After finding the line with "none -> lime brick A10:A11 level 1" in the data below, set down exactly each line through the one with "none -> black plate B6 level 2", inclusive, and stop there.
⟨
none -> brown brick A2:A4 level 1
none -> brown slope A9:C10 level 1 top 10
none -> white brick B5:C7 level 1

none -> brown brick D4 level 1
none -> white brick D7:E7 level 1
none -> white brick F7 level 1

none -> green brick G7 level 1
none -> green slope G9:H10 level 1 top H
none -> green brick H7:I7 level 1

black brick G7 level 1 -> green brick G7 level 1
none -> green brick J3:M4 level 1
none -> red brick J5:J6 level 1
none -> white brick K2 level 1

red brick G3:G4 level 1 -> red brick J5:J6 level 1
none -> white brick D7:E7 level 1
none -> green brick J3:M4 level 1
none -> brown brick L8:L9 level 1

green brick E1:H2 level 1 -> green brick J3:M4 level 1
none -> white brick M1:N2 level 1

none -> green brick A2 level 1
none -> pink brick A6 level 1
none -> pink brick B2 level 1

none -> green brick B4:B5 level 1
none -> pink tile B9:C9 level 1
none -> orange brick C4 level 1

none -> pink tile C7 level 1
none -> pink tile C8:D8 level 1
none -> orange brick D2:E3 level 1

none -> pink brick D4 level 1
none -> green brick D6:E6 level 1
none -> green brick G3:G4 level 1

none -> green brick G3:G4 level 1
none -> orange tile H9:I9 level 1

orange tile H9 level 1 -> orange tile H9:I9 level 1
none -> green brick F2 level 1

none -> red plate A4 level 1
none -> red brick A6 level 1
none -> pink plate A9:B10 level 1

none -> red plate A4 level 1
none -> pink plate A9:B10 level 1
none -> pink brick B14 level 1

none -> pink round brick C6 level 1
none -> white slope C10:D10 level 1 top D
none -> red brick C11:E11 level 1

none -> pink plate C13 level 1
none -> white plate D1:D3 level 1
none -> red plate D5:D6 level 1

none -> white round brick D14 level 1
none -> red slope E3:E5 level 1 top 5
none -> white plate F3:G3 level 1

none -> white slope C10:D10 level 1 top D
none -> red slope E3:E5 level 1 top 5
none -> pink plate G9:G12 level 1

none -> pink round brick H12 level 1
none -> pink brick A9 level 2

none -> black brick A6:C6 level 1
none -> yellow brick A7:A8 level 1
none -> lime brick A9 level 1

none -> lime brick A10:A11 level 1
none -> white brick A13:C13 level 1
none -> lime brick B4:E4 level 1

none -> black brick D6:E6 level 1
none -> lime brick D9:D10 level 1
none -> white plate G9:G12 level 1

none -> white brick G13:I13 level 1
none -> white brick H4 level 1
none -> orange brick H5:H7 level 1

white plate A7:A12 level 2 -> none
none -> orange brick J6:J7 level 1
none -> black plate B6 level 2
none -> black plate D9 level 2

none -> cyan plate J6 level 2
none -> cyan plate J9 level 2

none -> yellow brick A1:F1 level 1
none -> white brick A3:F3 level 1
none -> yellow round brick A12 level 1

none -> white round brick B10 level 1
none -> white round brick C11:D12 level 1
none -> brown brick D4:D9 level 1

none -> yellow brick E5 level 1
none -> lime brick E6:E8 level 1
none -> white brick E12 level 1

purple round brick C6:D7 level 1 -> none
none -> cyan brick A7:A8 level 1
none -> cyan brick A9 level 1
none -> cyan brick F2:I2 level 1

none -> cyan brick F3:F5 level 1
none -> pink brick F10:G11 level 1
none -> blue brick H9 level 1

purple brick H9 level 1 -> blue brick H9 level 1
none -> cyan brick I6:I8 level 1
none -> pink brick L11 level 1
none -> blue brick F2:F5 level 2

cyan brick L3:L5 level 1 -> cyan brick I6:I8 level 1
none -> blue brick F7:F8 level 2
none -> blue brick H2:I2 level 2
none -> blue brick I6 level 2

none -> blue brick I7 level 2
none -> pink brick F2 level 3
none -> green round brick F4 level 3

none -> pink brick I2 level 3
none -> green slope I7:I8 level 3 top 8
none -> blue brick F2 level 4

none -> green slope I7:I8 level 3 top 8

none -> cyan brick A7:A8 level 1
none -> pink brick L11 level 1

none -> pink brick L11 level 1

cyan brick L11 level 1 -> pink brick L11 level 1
⟩
## Result below
none -> lime brick A10:A11 level 1
none -> white brick A13:C13 level 1
none -> lime brick B4:E4 level 1

none -> black brick D6:E6 level 1
none -> lime brick D9:D10 level 1
none -> white plate G9:G12 level 1

none -> white brick G13:I13 level 1
none -> white brick H4 level 1
none -> orange brick H5:H7 level 1

white plate A7:A12 level 2 -> none
none -> orange brick J6:J7 level 1
none -> black plate B6 level 2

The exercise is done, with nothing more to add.